*WORK REQUIRED*.
In the listing below, the lines starting with the line with "(450, 203) = (464, 506): yellow" and going on through the line with "(298, 505) = (103, 317): red" are to be reproduced exactly, and only those.

*RECORDS SUPPLIED*.
**********

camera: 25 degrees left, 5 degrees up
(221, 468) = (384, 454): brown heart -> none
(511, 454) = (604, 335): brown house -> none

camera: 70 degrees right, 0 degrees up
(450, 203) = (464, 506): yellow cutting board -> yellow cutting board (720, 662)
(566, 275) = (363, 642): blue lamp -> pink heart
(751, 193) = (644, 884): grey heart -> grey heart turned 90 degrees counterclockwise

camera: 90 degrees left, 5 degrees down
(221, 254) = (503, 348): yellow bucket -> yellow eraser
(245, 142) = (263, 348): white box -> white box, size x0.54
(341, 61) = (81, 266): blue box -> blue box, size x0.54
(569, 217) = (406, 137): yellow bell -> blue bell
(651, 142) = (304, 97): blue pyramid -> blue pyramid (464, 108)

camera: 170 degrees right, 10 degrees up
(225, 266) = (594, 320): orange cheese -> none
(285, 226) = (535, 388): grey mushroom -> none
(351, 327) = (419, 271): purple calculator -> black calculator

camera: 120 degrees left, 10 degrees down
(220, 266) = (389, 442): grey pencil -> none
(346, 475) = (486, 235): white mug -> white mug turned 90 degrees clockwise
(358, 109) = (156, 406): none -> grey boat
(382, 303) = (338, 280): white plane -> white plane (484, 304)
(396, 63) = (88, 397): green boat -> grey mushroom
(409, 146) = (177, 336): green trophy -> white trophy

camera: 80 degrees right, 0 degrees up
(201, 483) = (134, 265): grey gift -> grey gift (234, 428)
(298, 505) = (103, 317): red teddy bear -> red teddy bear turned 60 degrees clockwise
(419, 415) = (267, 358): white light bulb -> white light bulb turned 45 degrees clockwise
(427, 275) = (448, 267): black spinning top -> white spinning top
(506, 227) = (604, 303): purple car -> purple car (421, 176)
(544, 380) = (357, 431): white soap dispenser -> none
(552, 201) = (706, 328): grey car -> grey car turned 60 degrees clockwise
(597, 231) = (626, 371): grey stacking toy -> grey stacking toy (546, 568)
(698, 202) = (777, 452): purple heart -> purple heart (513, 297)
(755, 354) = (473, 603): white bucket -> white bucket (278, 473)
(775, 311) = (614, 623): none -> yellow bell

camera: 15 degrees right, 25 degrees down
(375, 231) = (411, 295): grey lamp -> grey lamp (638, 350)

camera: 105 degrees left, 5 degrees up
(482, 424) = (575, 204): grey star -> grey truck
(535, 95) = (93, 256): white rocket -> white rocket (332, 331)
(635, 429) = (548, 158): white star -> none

**********

*SOLVED EXERCISE*.
(450, 203) = (464, 506): yellow cutting board -> yellow cutting board (720, 662)
(566, 275) = (363, 642): blue lamp -> pink heart
(751, 193) = (644, 884): grey heart -> grey heart turned 90 degrees counterclockwise

camera: 90 degrees left, 5 degrees down
(221, 254) = (503, 348): yellow bucket -> yellow eraser
(245, 142) = (263, 348): white box -> white box, size x0.54
(341, 61) = (81, 266): blue box -> blue box, size x0.54
(569, 217) = (406, 137): yellow bell -> blue bell
(651, 142) = (304, 97): blue pyramid -> blue pyramid (464, 108)

camera: 170 degrees right, 10 degrees up
(225, 266) = (594, 320): orange cheese -> none
(285, 226) = (535, 388): grey mushroom -> none
(351, 327) = (419, 271): purple calculator -> black calculator

camera: 120 degrees left, 10 degrees down
(220, 266) = (389, 442): grey pencil -> none
(346, 475) = (486, 235): white mug -> white mug turned 90 degrees clockwise
(358, 109) = (156, 406): none -> grey boat
(382, 303) = (338, 280): white plane -> white plane (484, 304)
(396, 63) = (88, 397): green boat -> grey mushroom
(409, 146) = (177, 336): green trophy -> white trophy

camera: 80 degrees right, 0 degrees up
(201, 483) = (134, 265): grey gift -> grey gift (234, 428)
(298, 505) = (103, 317): red teddy bear -> red teddy bear turned 60 degrees clockwise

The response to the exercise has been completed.